(Collected data)

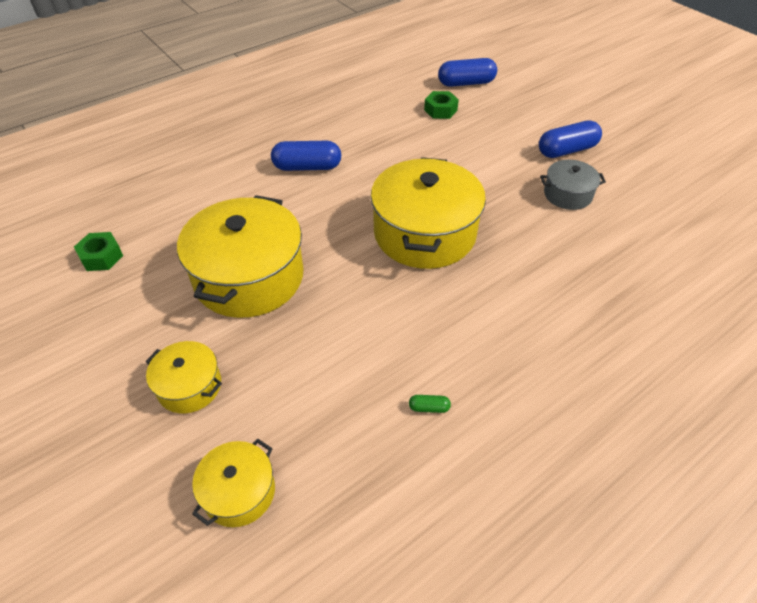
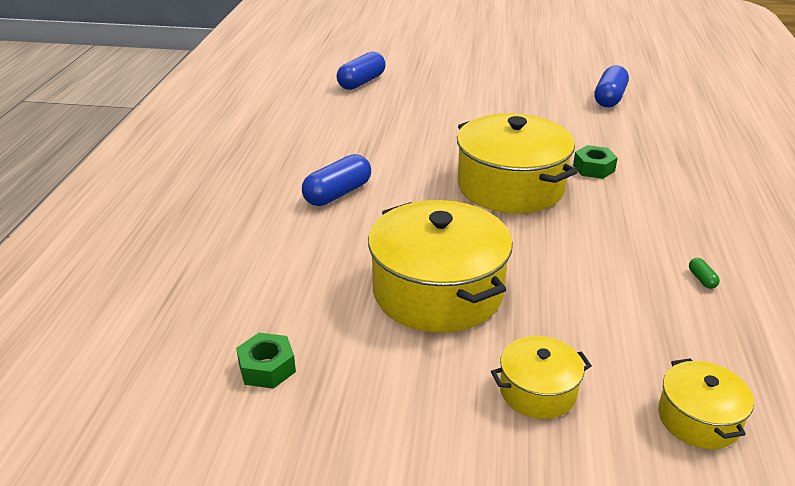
camera: 45 degrees left, 15 degrees down
(429, 408) = (702, 279): green capsule -> green capsule turned 60 degrees counterclockwise
(440, 110) = (375, 107): green nut -> green nut (593, 168)
(567, 150) = (508, 93): blue capsule -> blue capsule (609, 98)
(567, 194) = (554, 117): grey pot -> none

### Description of the task
Scan the data above for the string "green" and copy each line where it appears.

### Task response
(429, 408) = (702, 279): green capsule -> green capsule turned 60 degrees counterclockwise
(440, 110) = (375, 107): green nut -> green nut (593, 168)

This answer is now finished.